**Work instruction**
Work out how many lines in the data hold the word "MODE", and reply with that number only.

**Data for analysis**
────────
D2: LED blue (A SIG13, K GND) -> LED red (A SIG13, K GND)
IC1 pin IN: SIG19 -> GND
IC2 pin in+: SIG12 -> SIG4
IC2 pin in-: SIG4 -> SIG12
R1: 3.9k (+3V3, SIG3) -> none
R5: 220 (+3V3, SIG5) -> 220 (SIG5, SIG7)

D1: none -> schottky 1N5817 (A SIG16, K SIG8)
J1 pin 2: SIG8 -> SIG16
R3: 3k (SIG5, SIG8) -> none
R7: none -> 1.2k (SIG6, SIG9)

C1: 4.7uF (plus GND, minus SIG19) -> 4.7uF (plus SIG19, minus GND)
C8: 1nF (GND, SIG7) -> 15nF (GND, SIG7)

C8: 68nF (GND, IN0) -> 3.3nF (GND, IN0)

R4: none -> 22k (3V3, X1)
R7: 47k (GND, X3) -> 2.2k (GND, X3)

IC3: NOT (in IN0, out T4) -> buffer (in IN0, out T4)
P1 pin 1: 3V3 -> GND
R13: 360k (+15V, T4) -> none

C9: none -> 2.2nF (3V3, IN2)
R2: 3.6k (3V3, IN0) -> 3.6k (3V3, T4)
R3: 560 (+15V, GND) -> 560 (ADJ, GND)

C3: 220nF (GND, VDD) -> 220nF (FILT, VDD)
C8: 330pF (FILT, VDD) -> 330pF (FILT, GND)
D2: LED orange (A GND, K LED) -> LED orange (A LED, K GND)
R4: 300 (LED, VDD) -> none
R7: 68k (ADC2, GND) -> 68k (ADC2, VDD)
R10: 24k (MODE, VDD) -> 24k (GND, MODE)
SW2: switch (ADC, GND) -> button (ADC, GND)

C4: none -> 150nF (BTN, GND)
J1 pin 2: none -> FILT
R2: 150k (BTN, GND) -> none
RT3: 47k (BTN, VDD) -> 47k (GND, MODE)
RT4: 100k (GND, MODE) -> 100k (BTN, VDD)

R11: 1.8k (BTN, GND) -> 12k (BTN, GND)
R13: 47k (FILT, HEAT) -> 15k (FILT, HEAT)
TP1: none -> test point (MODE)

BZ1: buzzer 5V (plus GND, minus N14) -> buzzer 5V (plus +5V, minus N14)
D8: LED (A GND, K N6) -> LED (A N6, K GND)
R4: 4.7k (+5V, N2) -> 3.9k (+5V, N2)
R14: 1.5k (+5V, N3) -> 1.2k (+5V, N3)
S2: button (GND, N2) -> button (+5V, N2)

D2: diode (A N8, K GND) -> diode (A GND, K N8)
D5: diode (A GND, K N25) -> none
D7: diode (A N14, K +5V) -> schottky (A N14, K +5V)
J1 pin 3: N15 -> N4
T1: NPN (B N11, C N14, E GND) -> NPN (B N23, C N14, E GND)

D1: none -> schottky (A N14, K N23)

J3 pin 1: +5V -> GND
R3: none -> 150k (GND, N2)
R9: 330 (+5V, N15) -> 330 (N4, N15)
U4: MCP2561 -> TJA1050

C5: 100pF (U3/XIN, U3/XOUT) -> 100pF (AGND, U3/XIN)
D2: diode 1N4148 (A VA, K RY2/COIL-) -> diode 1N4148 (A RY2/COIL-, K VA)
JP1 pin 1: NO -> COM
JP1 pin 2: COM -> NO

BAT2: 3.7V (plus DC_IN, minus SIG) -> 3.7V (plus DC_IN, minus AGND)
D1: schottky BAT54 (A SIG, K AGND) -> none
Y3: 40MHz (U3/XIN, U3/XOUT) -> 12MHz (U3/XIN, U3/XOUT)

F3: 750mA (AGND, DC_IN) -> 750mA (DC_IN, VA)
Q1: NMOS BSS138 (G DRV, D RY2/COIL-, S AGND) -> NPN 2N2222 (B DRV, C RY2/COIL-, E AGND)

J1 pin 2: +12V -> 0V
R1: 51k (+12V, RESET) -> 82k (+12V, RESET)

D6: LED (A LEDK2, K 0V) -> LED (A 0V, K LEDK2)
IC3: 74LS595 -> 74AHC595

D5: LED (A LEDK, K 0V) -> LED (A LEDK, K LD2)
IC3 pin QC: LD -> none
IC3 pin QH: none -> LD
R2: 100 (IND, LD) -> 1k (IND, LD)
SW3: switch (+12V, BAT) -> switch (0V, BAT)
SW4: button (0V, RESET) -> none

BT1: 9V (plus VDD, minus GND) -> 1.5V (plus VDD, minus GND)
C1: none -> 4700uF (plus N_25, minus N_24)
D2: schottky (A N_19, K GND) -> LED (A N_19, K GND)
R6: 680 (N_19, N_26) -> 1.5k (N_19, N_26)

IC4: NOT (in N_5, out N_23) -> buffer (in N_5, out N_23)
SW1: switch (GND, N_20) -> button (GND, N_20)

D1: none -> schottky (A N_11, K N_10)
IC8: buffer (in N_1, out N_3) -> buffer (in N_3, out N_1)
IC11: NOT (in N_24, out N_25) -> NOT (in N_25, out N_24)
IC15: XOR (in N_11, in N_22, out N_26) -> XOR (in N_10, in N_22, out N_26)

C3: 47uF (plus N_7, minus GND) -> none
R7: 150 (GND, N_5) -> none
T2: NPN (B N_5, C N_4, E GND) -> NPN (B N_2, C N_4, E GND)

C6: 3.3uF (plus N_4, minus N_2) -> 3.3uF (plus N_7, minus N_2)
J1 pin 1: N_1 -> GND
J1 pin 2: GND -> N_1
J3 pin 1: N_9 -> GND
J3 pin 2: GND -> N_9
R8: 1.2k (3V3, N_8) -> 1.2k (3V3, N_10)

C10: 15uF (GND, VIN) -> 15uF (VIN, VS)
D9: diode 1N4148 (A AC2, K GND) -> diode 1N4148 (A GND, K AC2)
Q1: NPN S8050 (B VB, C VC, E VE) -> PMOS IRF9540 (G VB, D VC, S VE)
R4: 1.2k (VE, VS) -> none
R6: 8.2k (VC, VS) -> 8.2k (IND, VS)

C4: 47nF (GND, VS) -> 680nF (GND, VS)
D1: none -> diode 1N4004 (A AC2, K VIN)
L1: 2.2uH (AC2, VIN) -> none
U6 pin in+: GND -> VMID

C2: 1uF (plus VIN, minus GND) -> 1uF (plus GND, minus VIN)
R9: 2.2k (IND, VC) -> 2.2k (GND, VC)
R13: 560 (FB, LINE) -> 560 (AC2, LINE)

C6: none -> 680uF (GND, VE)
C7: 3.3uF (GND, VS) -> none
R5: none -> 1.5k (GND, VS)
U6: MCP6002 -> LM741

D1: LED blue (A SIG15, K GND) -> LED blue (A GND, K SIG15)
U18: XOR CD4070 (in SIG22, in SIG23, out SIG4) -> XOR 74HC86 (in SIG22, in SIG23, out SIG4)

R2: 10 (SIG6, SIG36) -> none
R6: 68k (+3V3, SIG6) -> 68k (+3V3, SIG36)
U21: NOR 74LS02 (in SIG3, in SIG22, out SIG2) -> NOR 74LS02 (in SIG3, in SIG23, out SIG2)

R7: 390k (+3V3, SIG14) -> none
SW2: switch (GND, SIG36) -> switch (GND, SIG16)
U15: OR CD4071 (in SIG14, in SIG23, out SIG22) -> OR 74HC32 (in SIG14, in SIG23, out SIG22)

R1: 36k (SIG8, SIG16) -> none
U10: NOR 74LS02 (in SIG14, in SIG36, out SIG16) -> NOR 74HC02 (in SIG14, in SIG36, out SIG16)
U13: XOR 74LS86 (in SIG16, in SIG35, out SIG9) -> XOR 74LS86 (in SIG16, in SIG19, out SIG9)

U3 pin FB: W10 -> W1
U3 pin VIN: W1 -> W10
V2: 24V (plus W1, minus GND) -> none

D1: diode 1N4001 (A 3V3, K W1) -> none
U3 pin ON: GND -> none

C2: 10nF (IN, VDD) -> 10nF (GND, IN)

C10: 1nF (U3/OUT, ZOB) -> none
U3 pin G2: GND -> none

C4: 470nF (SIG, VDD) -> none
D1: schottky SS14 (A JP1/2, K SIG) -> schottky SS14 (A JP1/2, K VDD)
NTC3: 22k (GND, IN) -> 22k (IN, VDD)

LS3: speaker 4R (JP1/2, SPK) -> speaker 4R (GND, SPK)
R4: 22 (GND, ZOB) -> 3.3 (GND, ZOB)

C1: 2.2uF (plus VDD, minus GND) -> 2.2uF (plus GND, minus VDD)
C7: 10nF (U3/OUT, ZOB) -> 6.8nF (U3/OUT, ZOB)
────────
**Answer box**
4